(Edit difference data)
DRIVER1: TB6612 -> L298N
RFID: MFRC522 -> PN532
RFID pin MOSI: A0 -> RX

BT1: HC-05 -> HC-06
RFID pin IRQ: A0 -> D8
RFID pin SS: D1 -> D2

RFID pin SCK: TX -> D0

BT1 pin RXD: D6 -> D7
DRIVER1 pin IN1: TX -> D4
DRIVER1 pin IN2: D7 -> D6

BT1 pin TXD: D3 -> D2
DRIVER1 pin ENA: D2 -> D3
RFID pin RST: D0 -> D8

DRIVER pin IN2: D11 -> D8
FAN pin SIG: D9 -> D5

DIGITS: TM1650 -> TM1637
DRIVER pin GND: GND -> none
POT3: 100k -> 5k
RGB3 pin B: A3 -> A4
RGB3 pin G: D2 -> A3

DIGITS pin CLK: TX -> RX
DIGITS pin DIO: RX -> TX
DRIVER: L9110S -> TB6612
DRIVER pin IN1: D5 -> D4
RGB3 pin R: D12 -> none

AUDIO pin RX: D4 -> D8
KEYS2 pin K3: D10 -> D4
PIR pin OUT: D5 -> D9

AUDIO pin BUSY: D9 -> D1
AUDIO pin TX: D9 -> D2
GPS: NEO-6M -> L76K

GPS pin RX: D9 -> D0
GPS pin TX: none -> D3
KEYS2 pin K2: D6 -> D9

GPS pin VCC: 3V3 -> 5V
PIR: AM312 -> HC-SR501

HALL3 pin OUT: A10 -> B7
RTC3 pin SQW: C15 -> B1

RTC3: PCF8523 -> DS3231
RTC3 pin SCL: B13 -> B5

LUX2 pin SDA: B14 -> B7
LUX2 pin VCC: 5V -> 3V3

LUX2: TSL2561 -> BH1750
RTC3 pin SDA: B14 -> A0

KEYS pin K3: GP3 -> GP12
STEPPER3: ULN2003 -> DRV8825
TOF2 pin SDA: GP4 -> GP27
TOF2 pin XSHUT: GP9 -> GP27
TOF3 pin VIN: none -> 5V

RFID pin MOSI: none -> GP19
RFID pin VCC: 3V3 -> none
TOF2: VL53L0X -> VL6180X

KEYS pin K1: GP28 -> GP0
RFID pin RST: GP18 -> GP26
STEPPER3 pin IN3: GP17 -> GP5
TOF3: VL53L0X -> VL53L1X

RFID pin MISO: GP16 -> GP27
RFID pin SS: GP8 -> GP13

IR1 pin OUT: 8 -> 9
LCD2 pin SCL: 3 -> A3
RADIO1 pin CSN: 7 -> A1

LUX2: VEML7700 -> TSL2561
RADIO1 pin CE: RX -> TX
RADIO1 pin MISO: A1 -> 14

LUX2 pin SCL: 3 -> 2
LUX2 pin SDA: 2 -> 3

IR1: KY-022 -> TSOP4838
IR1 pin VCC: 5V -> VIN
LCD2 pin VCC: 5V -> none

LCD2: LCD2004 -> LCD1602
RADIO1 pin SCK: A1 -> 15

### TASK INSTRUCTIONS
Only the lines from the beginning of the entries through the line bearing "TOF3 pin VIN: none -> 5V" should be returned, each exactly as written.

### TASK SOLUTION
DRIVER1: TB6612 -> L298N
RFID: MFRC522 -> PN532
RFID pin MOSI: A0 -> RX

BT1: HC-05 -> HC-06
RFID pin IRQ: A0 -> D8
RFID pin SS: D1 -> D2

RFID pin SCK: TX -> D0

BT1 pin RXD: D6 -> D7
DRIVER1 pin IN1: TX -> D4
DRIVER1 pin IN2: D7 -> D6

BT1 pin TXD: D3 -> D2
DRIVER1 pin ENA: D2 -> D3
RFID pin RST: D0 -> D8

DRIVER pin IN2: D11 -> D8
FAN pin SIG: D9 -> D5

DIGITS: TM1650 -> TM1637
DRIVER pin GND: GND -> none
POT3: 100k -> 5k
RGB3 pin B: A3 -> A4
RGB3 pin G: D2 -> A3

DIGITS pin CLK: TX -> RX
DIGITS pin DIO: RX -> TX
DRIVER: L9110S -> TB6612
DRIVER pin IN1: D5 -> D4
RGB3 pin R: D12 -> none

AUDIO pin RX: D4 -> D8
KEYS2 pin K3: D10 -> D4
PIR pin OUT: D5 -> D9

AUDIO pin BUSY: D9 -> D1
AUDIO pin TX: D9 -> D2
GPS: NEO-6M -> L76K

GPS pin RX: D9 -> D0
GPS pin TX: none -> D3
KEYS2 pin K2: D6 -> D9

GPS pin VCC: 3V3 -> 5V
PIR: AM312 -> HC-SR501

HALL3 pin OUT: A10 -> B7
RTC3 pin SQW: C15 -> B1

RTC3: PCF8523 -> DS3231
RTC3 pin SCL: B13 -> B5

LUX2 pin SDA: B14 -> B7
LUX2 pin VCC: 5V -> 3V3

LUX2: TSL2561 -> BH1750
RTC3 pin SDA: B14 -> A0

KEYS pin K3: GP3 -> GP12
STEPPER3: ULN2003 -> DRV8825
TOF2 pin SDA: GP4 -> GP27
TOF2 pin XSHUT: GP9 -> GP27
TOF3 pin VIN: none -> 5V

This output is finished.